DATASET RECORDS -
==*==

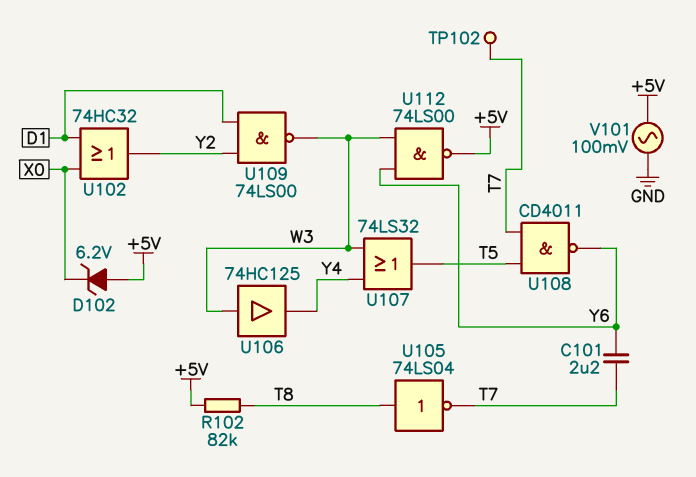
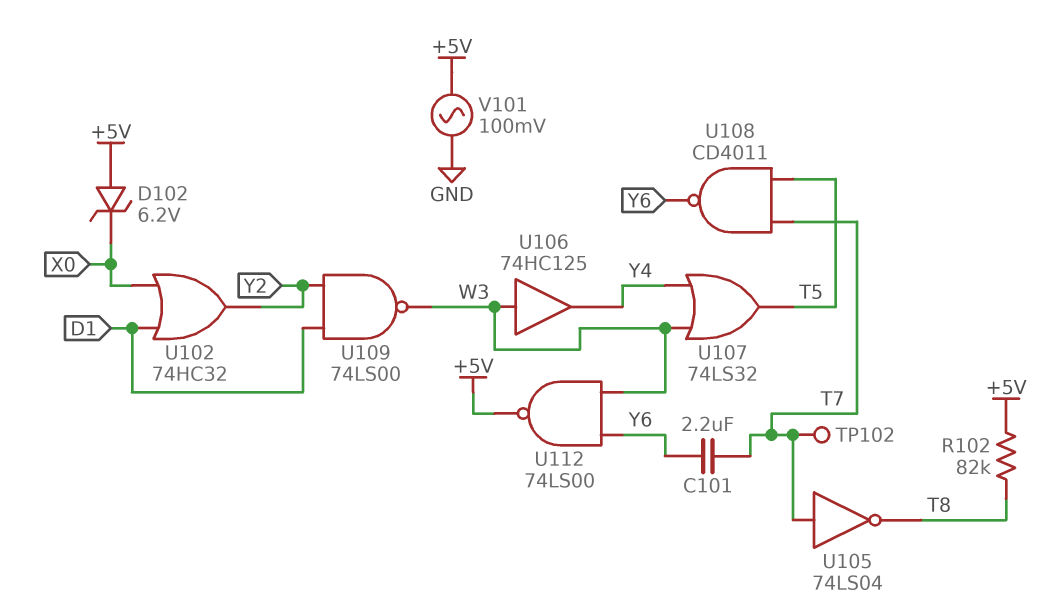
U105: NOT 74LS04 (in T8, out T7) -> NOT 74LS04 (in T7, out T8)

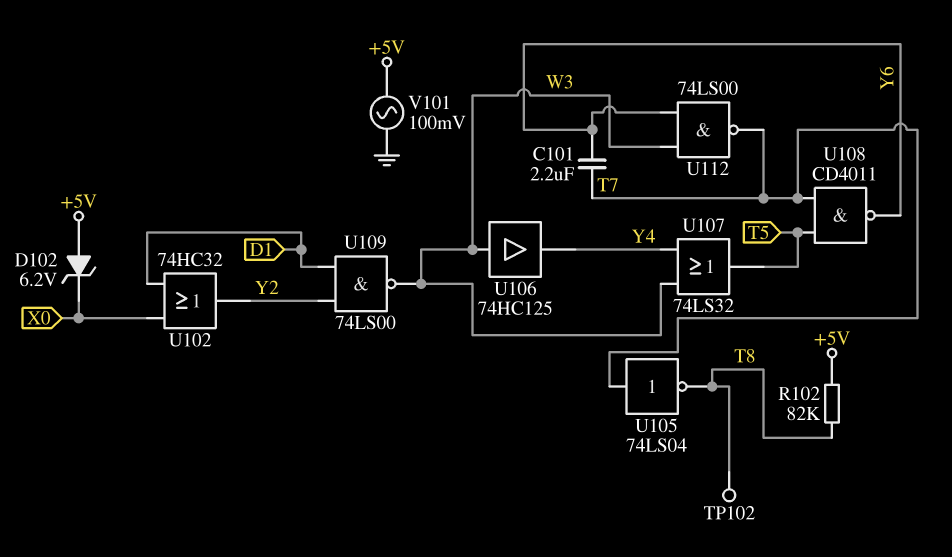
TP102: test point (T7) -> test point (T8)
U112: NAND 74LS00 (in W3, in Y6, out +5V) -> NAND 74LS00 (in W3, in Y6, out T7)

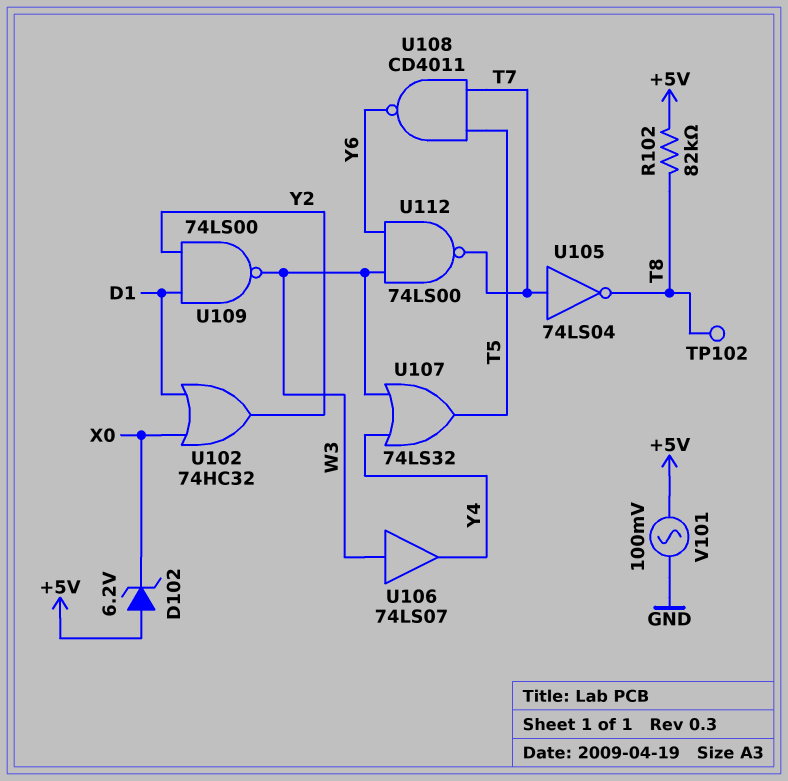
C101: 2.2uF (T7, Y6) -> none
U106: buffer 74HC125 (in W3, out Y4) -> buffer 74LS07 (in W3, out Y4)

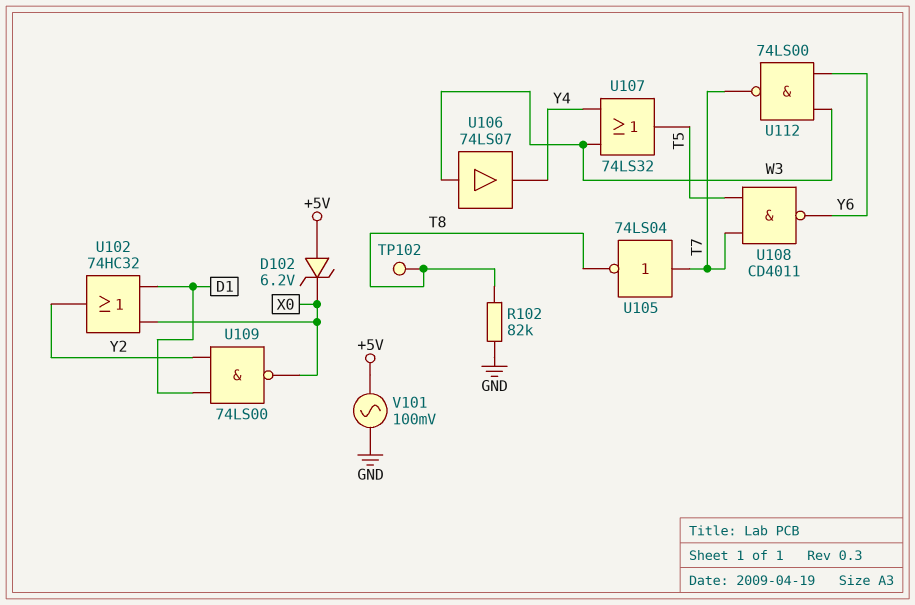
R102: 82k (+5V, T8) -> 82k (GND, T8)
U109: NAND 74LS00 (in D1, in Y2, out W3) -> NAND 74LS00 (in D1, in Y2, out X0)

==*==

EXERCISE INSTRUCTIONS - Would you copy all the material exactly, dropping the pictures?

WRITTEN REPLY -
U105: NOT 74LS04 (in T8, out T7) -> NOT 74LS04 (in T7, out T8)

TP102: test point (T7) -> test point (T8)
U112: NAND 74LS00 (in W3, in Y6, out +5V) -> NAND 74LS00 (in W3, in Y6, out T7)

C101: 2.2uF (T7, Y6) -> none
U106: buffer 74HC125 (in W3, out Y4) -> buffer 74LS07 (in W3, out Y4)

R102: 82k (+5V, T8) -> 82k (GND, T8)
U109: NAND 74LS00 (in D1, in Y2, out W3) -> NAND 74LS00 (in D1, in Y2, out X0)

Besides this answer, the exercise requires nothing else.